* Assignment *
Run through the data and copy out every line that mentions the word "carried".

* Data extracts *
- Opening Delimiter -

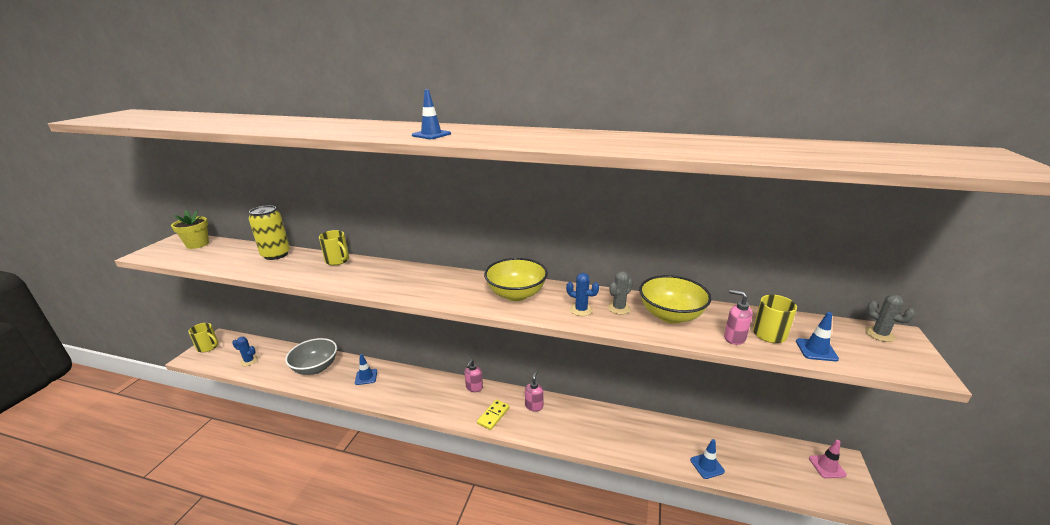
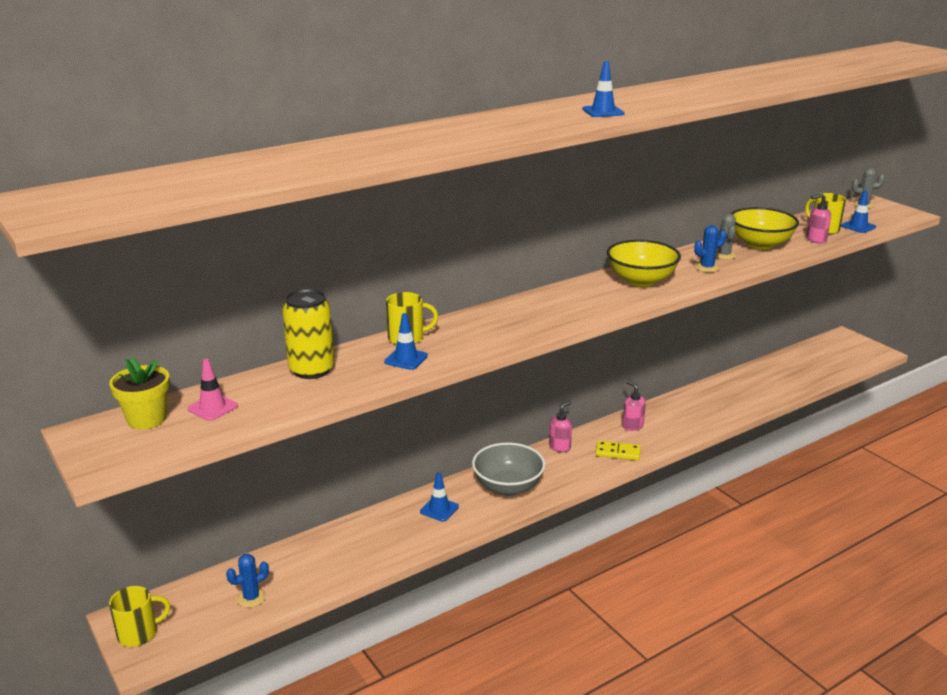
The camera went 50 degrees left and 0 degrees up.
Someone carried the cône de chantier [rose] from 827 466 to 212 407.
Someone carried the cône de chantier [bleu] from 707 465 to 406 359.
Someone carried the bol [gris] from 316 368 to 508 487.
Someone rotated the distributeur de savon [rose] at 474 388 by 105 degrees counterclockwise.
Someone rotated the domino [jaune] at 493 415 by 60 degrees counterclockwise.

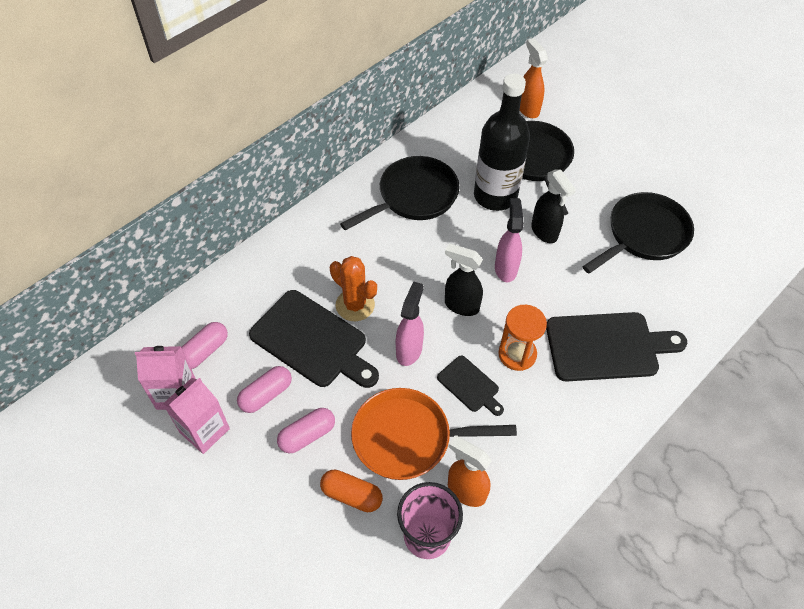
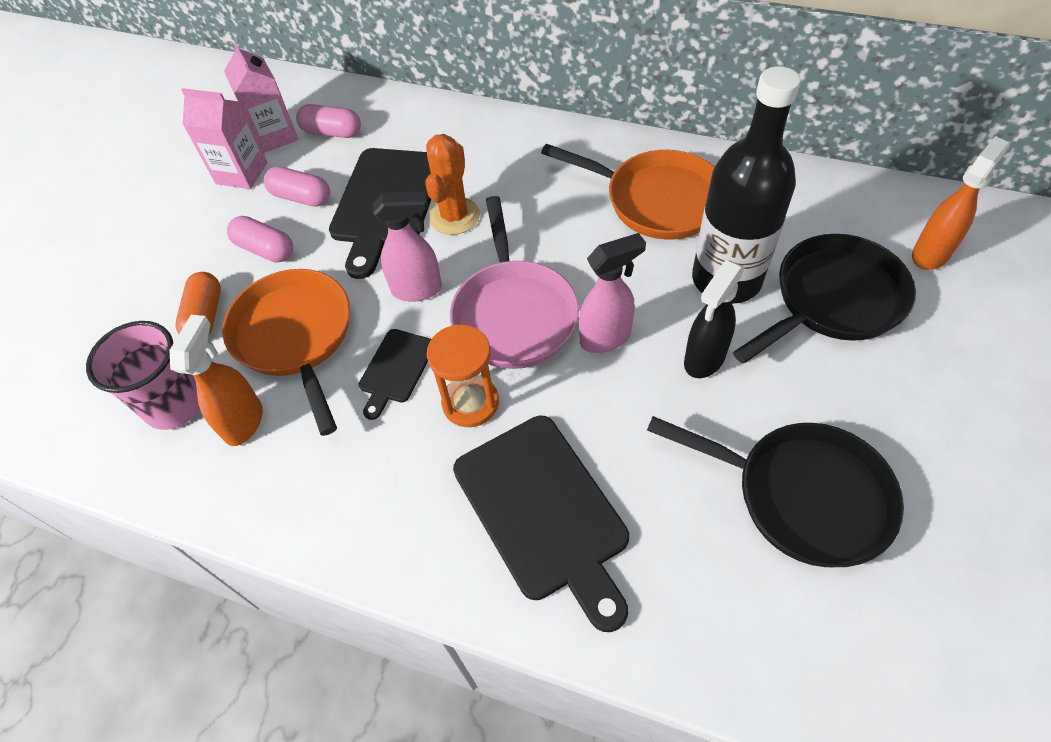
The camera went 70 degrees right and 0 degrees up.
Someone swapped the vaporisateur [noir] at 461 305 for the poêle [rose] at 513 313.
Someone repainted the poêle [noir] at 413 196, which became the poêle [orange] at 656 200.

- Closing Delimiter -

* Written solution *
Someone carried the cône de chantier [rose] from 827 466 to 212 407.
Someone carried the cône de chantier [bleu] from 707 465 to 406 359.
Someone carried the bol [gris] from 316 368 to 508 487.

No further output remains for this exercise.